§ **WRITTEN TASK**
Would you repeat exactly the part of the listing below that runs from the line containing "(411, 313) = (419, 400): blue" down to the line containing "(153, 367) = (527, 476): white", inclusive, and nothing else?
-------- SUPPLIED MATERIAL
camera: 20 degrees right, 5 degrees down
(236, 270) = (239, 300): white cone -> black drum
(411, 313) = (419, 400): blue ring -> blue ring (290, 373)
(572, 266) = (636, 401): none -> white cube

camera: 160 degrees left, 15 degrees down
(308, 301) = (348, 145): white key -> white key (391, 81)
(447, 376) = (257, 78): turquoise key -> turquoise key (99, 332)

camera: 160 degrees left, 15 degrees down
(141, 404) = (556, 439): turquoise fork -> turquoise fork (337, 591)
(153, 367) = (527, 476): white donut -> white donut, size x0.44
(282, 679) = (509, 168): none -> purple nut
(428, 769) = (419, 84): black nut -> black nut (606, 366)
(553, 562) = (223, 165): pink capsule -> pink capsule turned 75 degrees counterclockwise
----------------
-------- SUPPLIED MATERIAL
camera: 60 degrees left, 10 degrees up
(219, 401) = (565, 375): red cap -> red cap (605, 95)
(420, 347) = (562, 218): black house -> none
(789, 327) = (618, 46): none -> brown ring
----------------
-------- SUPPLIED MATERIAL
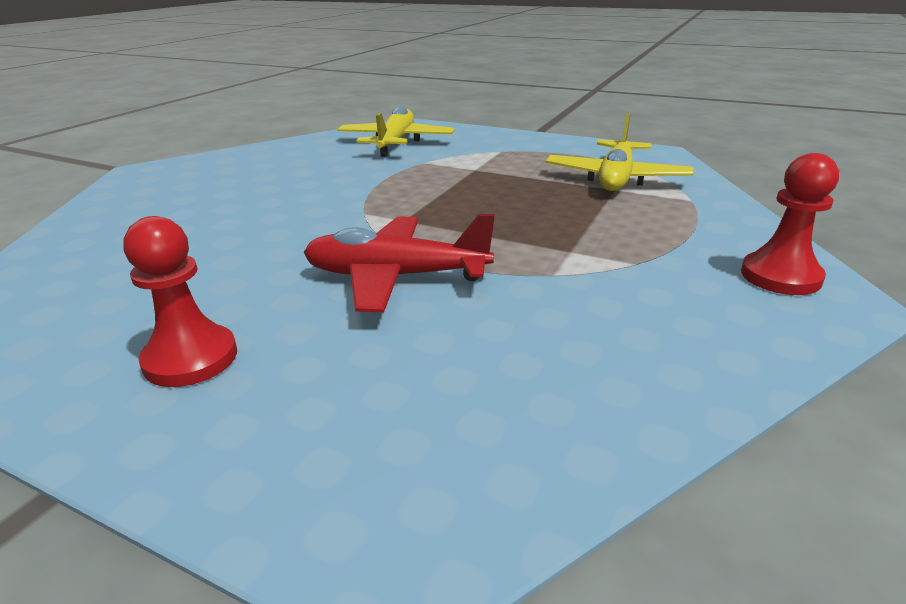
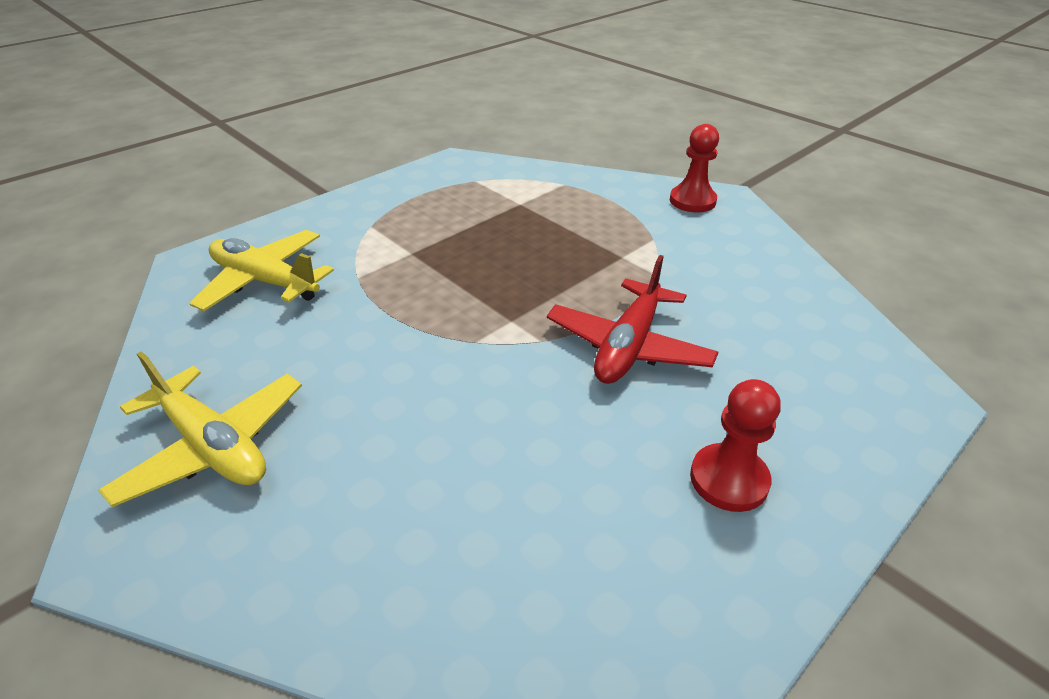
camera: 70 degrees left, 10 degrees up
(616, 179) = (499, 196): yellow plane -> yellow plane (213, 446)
----------------
§ **SOLUTION FOR THIS TASK**
(411, 313) = (419, 400): blue ring -> blue ring (290, 373)
(572, 266) = (636, 401): none -> white cube

camera: 160 degrees left, 15 degrees down
(308, 301) = (348, 145): white key -> white key (391, 81)
(447, 376) = (257, 78): turquoise key -> turquoise key (99, 332)

camera: 160 degrees left, 15 degrees down
(141, 404) = (556, 439): turquoise fork -> turquoise fork (337, 591)
(153, 367) = (527, 476): white donut -> white donut, size x0.44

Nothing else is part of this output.